BEGIN Records for this task

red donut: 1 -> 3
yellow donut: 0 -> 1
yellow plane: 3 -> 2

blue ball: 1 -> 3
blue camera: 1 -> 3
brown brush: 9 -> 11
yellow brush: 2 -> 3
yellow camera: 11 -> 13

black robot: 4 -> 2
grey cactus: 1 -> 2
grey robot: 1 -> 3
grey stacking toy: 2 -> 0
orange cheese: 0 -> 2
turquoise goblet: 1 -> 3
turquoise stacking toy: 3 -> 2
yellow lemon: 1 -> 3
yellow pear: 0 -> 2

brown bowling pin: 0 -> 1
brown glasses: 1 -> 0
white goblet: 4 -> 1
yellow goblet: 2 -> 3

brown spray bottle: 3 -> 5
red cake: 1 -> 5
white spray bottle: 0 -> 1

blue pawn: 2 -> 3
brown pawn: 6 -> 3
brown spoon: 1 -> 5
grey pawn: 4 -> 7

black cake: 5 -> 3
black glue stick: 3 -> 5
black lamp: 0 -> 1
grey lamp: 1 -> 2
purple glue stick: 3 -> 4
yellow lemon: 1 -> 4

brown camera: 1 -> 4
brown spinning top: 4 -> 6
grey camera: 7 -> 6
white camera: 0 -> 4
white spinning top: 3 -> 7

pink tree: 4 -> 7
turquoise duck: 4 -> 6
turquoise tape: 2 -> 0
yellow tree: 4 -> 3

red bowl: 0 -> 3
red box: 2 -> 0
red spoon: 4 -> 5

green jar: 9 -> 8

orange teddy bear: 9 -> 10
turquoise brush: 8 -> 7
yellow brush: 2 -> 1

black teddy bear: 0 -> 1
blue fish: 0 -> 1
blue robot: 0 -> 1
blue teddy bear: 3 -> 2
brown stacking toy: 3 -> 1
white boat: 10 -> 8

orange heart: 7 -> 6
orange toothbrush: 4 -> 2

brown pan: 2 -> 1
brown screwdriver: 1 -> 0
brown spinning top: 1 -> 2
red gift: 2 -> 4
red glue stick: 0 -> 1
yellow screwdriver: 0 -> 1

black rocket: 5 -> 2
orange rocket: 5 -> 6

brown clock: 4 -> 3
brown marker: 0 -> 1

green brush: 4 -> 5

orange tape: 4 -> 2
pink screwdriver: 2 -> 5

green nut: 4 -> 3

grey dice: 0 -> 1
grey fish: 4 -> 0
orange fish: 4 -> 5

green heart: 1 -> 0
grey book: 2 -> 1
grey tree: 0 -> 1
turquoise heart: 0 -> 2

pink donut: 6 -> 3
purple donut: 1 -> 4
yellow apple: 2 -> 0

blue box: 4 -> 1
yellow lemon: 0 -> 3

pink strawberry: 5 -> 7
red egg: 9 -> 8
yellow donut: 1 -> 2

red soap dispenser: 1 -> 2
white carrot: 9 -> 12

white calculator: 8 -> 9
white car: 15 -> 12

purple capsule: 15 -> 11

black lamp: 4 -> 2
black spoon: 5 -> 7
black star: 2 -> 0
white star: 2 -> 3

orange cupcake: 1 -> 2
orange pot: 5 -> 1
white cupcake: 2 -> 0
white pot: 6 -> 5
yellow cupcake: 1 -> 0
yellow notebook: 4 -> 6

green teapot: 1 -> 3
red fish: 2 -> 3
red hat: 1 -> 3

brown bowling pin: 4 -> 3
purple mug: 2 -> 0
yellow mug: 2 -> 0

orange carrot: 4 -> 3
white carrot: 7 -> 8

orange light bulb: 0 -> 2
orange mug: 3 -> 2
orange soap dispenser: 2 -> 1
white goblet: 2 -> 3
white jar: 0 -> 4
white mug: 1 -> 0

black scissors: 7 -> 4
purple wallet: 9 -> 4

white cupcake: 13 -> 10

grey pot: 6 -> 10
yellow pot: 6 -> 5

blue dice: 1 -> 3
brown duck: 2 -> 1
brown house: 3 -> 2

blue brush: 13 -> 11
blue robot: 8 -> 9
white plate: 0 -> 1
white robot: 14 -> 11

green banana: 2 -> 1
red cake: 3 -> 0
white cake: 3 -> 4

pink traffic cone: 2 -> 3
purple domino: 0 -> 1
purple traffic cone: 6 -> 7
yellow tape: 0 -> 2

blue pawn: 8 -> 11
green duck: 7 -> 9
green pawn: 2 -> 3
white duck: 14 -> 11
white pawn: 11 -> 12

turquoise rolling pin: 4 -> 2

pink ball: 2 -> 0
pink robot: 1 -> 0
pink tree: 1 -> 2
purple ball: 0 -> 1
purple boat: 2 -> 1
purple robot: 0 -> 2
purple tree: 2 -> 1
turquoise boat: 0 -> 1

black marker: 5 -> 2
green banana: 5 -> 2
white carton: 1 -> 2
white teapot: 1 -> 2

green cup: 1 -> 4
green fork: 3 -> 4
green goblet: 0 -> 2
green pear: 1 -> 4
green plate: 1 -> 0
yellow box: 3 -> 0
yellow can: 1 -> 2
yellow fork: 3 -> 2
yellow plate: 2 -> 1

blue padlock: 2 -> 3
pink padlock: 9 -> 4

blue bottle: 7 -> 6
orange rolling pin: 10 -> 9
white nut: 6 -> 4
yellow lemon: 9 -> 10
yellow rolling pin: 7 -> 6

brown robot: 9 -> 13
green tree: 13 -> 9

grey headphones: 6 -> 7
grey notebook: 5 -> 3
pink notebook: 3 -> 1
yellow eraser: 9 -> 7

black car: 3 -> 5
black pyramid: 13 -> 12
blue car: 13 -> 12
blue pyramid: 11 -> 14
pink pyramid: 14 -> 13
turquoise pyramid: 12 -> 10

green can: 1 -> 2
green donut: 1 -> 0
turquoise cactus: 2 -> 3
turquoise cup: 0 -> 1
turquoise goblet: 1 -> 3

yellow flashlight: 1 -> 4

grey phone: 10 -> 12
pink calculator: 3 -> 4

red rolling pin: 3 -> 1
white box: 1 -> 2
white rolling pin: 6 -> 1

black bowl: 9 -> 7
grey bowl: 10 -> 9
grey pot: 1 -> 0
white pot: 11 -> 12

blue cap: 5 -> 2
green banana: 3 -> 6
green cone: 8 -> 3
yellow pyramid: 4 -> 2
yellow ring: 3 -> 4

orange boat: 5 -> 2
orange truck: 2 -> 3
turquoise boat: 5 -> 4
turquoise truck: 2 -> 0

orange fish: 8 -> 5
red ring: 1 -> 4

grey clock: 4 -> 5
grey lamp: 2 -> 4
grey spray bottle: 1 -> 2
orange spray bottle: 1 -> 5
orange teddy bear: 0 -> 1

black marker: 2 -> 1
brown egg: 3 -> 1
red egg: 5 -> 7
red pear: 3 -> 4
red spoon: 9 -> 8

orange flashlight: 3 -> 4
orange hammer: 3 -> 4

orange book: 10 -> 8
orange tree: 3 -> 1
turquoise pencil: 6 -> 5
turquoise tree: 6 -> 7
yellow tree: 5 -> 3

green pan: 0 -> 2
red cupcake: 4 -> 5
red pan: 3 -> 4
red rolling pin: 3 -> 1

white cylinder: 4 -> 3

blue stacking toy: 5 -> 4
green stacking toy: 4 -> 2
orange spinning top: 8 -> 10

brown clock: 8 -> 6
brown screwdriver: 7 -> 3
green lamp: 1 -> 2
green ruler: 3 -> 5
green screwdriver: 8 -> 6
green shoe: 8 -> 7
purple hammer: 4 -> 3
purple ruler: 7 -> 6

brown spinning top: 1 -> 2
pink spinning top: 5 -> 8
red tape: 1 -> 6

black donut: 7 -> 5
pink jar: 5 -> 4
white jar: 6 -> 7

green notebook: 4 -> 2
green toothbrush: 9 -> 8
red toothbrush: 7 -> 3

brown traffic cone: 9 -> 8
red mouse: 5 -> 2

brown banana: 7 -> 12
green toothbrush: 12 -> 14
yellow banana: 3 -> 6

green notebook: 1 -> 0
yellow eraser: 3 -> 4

END Records for this task

• Assignment:
Count each line of the data where the word "stick" appears, then reply with the total only.

• Written answer:
3